Records provided.
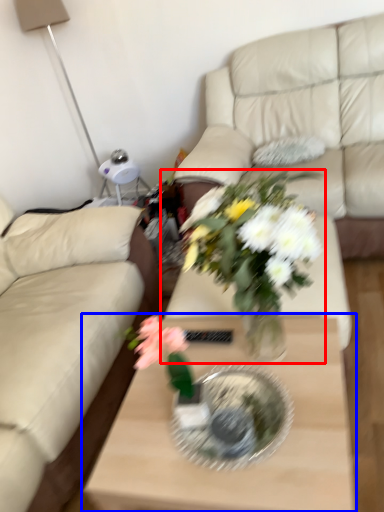
Question: Which point is closer to the camera, houseplant (highlighted by a red box) or coffee table (highlighted by a blue box)?

Choices:
 (A) houseplant
 (B) coffee table

Answer: (A)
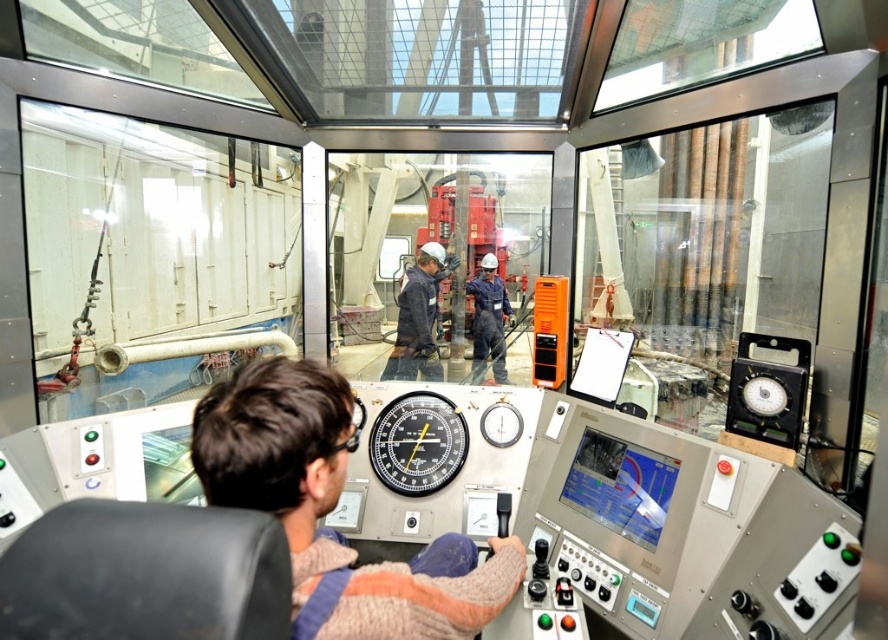
From the picture: You are an inspector in the control room. You need to check the reading on the black plastic gauge at center and ensure the blue uniform at center is properly worn by the operator. Which object should you inspect first if you want to check the gauge without moving your head?

The black plastic gauge at center is located below the blue uniform at center, so you should inspect the blue uniform at center first since it is higher up and closer to your line of sight before looking down to the gauge.

You are an inspector in the control room and need to verify the position of the black plastic gauge at center. However, the knitted sweater at center is blocking your view. Can you see the gauge clearly?

The knitted sweater at center is closer to the viewer than the black plastic gauge at center, so the sweater is blocking the view of the gauge.

You are an engineer in the control room. You need to adjust a control panel setting. The control panel has two points labeled point 1 at coordinates point (410, 360) and point 2 at coordinates point (480, 305). Which point is closer to you?

Point (410, 360) is closer to the viewer than point (480, 305).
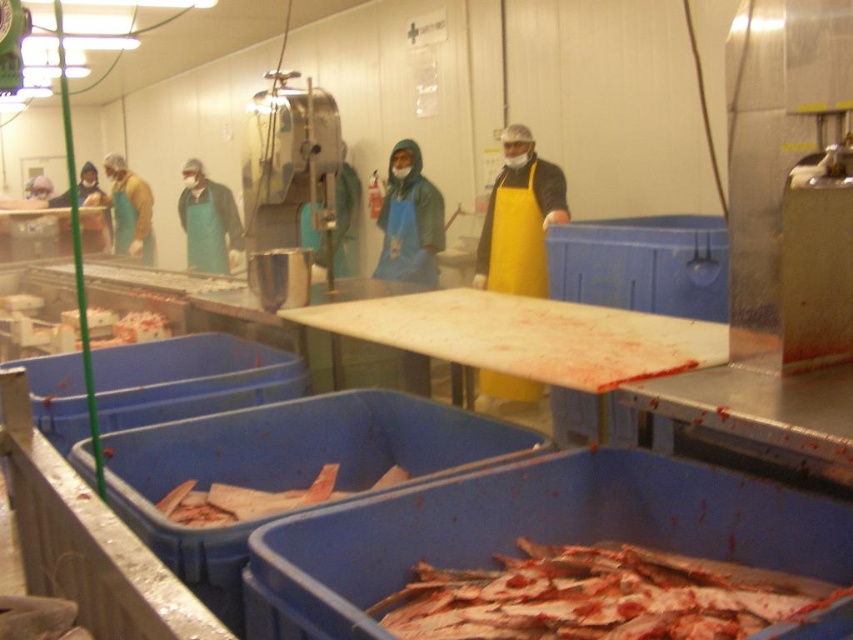
Question: Which point is closer to the camera taking this photo?

Choices:
 (A) (403, 202)
 (B) (105, 236)
 (C) (189, 182)
 (D) (505, 216)

Answer: (D)

Question: Which of the following is the farthest from the observer?

Choices:
 (A) pinkish flesh at lower left
 (B) yellow apron at center

Answer: (B)

Question: Is yellow apron at center to the left of green apron at center from the viewer's perspective?

Choices:
 (A) yes
 (B) no

Answer: (B)

Question: Considering the real-world distances, which object is farthest from the metallic silver machine at center?

Choices:
 (A) green apron at center
 (B) blue apron at left
 (C) pinkish flesh at lower left

Answer: (B)

Question: Does shiny silver fish at lower center have a lesser width compared to blue apron at left?

Choices:
 (A) no
 (B) yes

Answer: (A)

Question: Observing the image, what is the correct spatial positioning of yellow apron at center in reference to blue apron at center?

Choices:
 (A) above
 (B) below

Answer: (B)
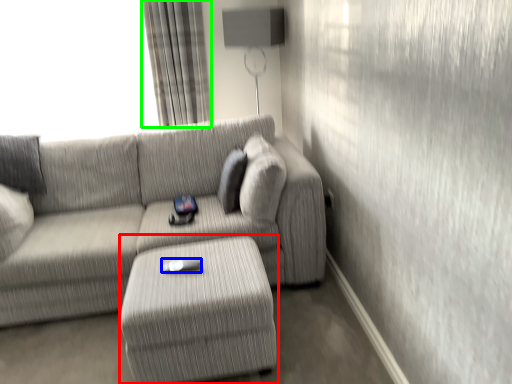
Question: Which object is the closest to the table (highlighted by a red box)? Choose among these: Wii controller (highlighted by a blue box) or curtain (highlighted by a green box).

Choices:
 (A) Wii controller
 (B) curtain

Answer: (A)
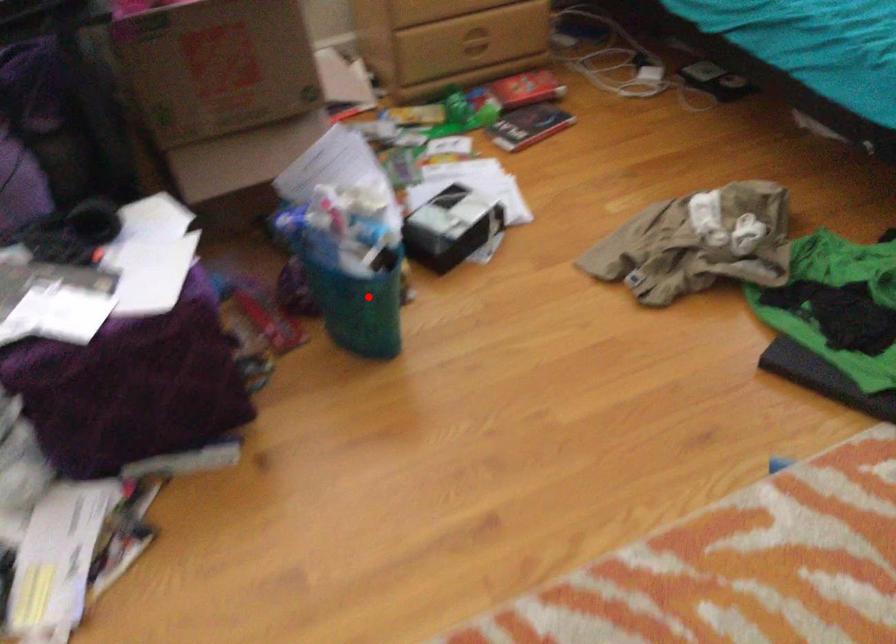
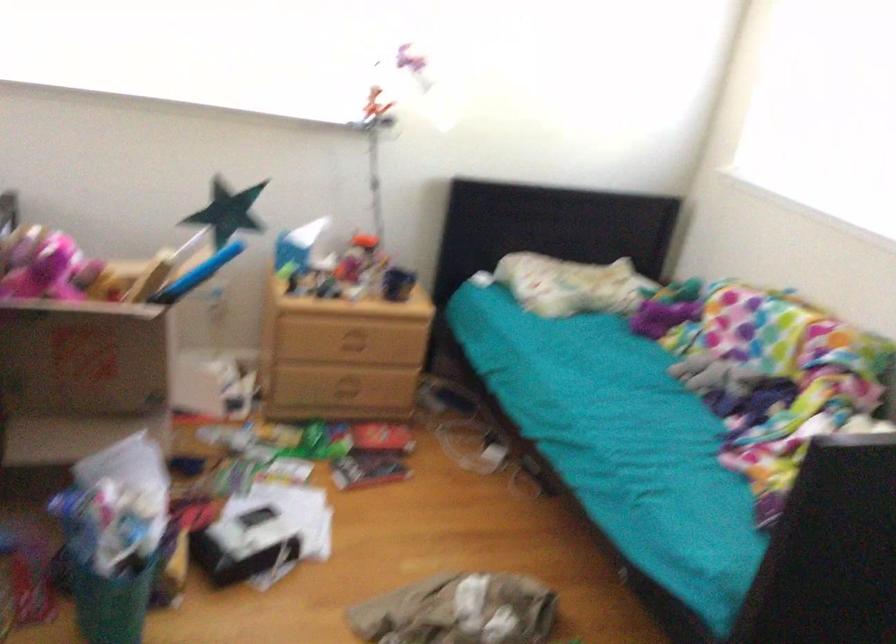
Find the pixel in the second image that matches the highlighted location in the first image.

(108, 592)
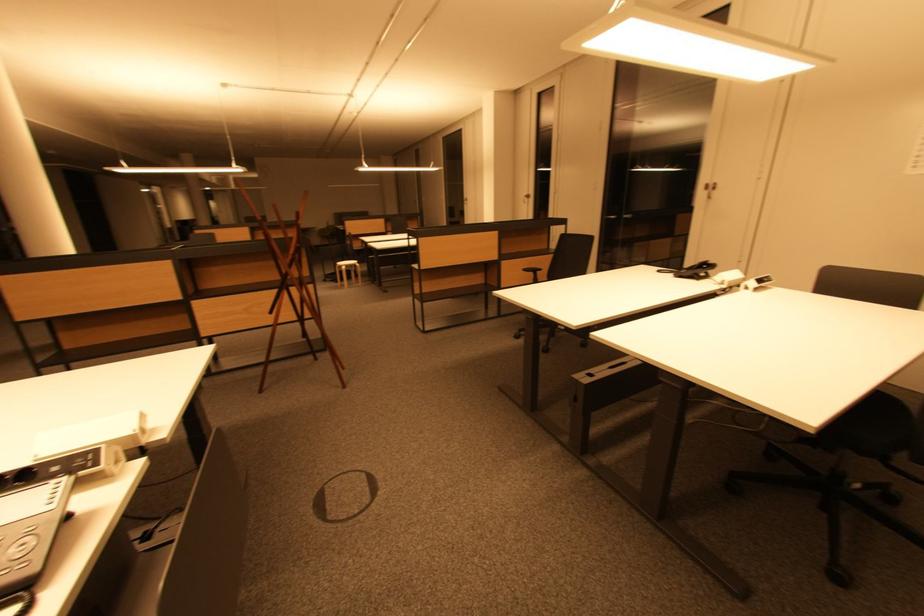
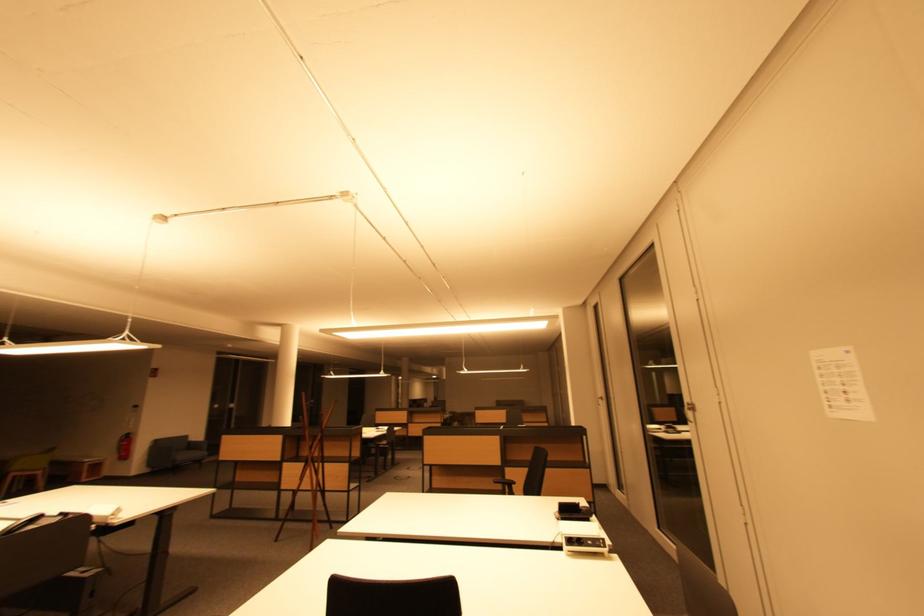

Exercise prompt. Update everything from the start of the records down to the line containing "The black plastic gauge at center is", replacing "inspector" with "technician" and leaving the rest unchanged. Omit the pictures from your answer.

Result for this task.
Question: Which point is closer to the camera, houseplant (highlighted by a red box) or coffee table (highlighted by a blue box)?

Choices:
 (A) houseplant
 (B) coffee table

Answer: (A)
From the picture: You are an technician in the control room. You need to check the reading on the black plastic gauge at center and ensure the blue uniform at center is properly worn by the operator. Which object should you inspect first if you want to check the gauge without moving your head?

The black plastic gauge at center is located below the blue uniform at center, so you should inspect the blue uniform at center first since it is higher up and closer to your line of sight before looking down to the gauge.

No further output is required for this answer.